TASK TO CARRY OUT - Retype the data below exactly; skip every image.
[Start of section]
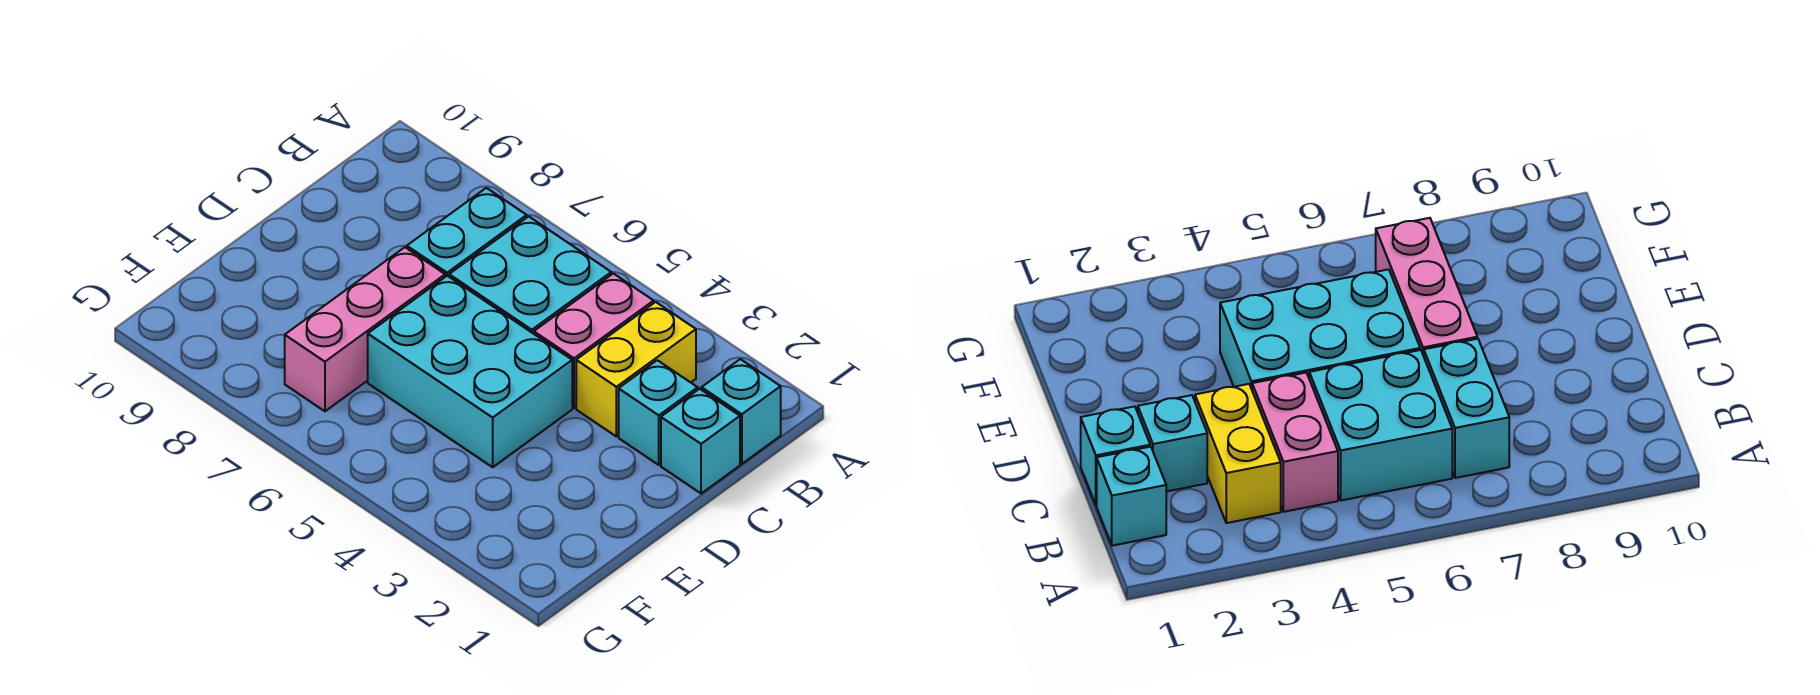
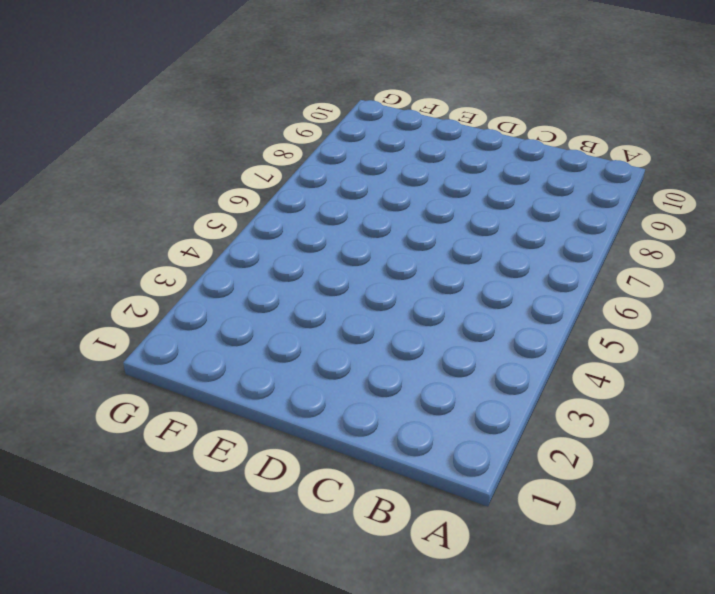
none -> cyan brick B1 level 1
none -> yellow brick B3:C3 level 1

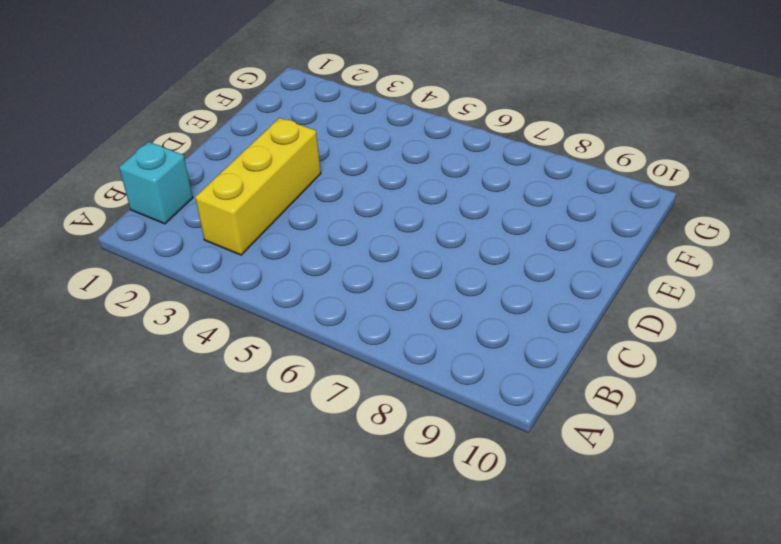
yellow brick B3:D3 level 1 -> yellow brick B3:C3 level 1
none -> pink brick B4:C4 level 1
none -> cyan brick B5:C6 level 1

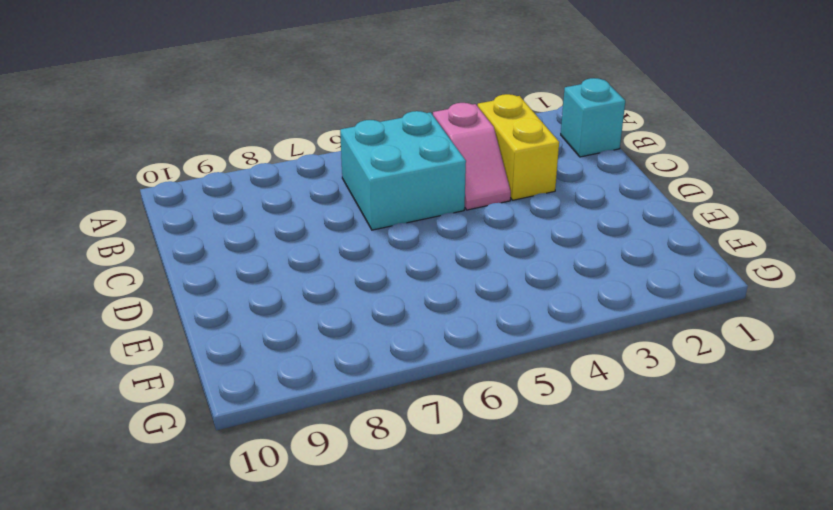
pink slope B4:C4 level 1 top B -> pink brick B4:C4 level 1
none -> cyan brick B7:C7 level 1
none -> cyan brick C1 level 1

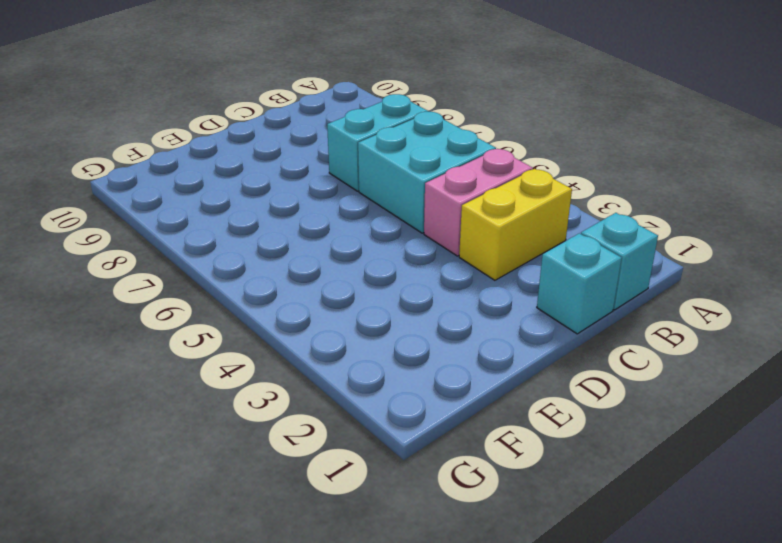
none -> cyan brick C2 level 1
none -> cyan brick D4:E6 level 1

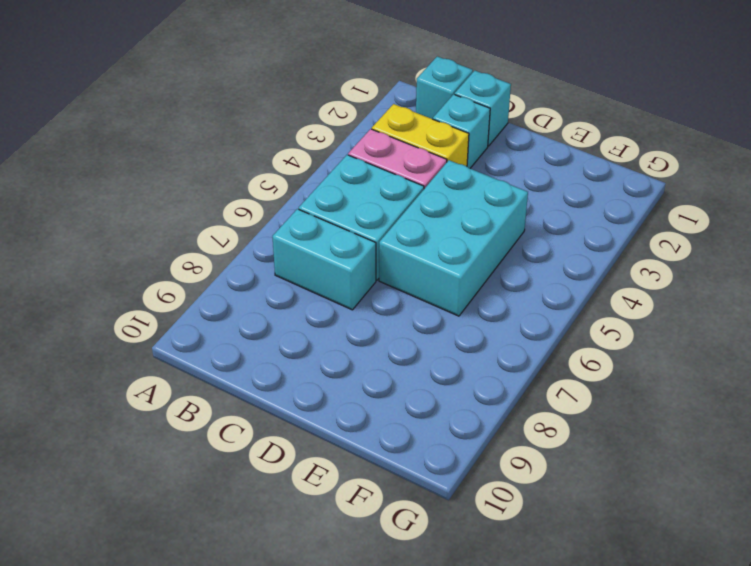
none -> pink brick D7:F7 level 1

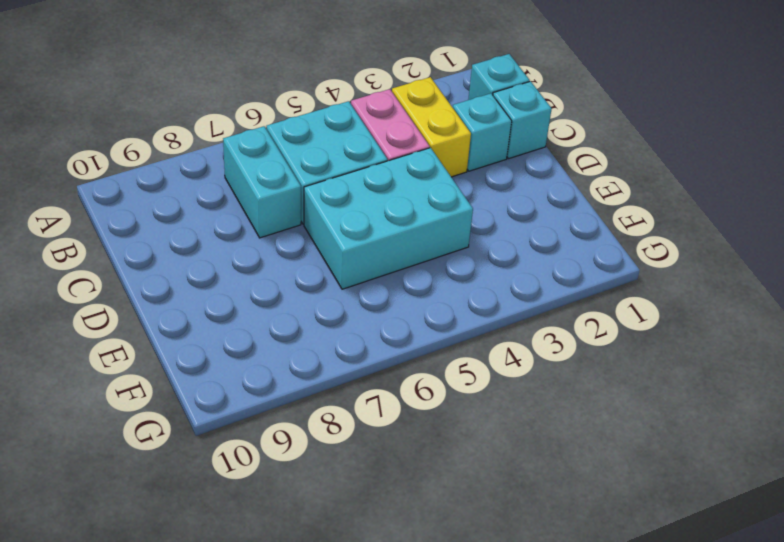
none -> pink brick D7:F7 level 1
[End of section]
RESPONSE TO THE TASK -
none -> cyan brick B1 level 1
none -> yellow brick B3:C3 level 1

yellow brick B3:D3 level 1 -> yellow brick B3:C3 level 1
none -> pink brick B4:C4 level 1
none -> cyan brick B5:C6 level 1

pink slope B4:C4 level 1 top B -> pink brick B4:C4 level 1
none -> cyan brick B7:C7 level 1
none -> cyan brick C1 level 1

none -> cyan brick C2 level 1
none -> cyan brick D4:E6 level 1

none -> pink brick D7:F7 level 1

none -> pink brick D7:F7 level 1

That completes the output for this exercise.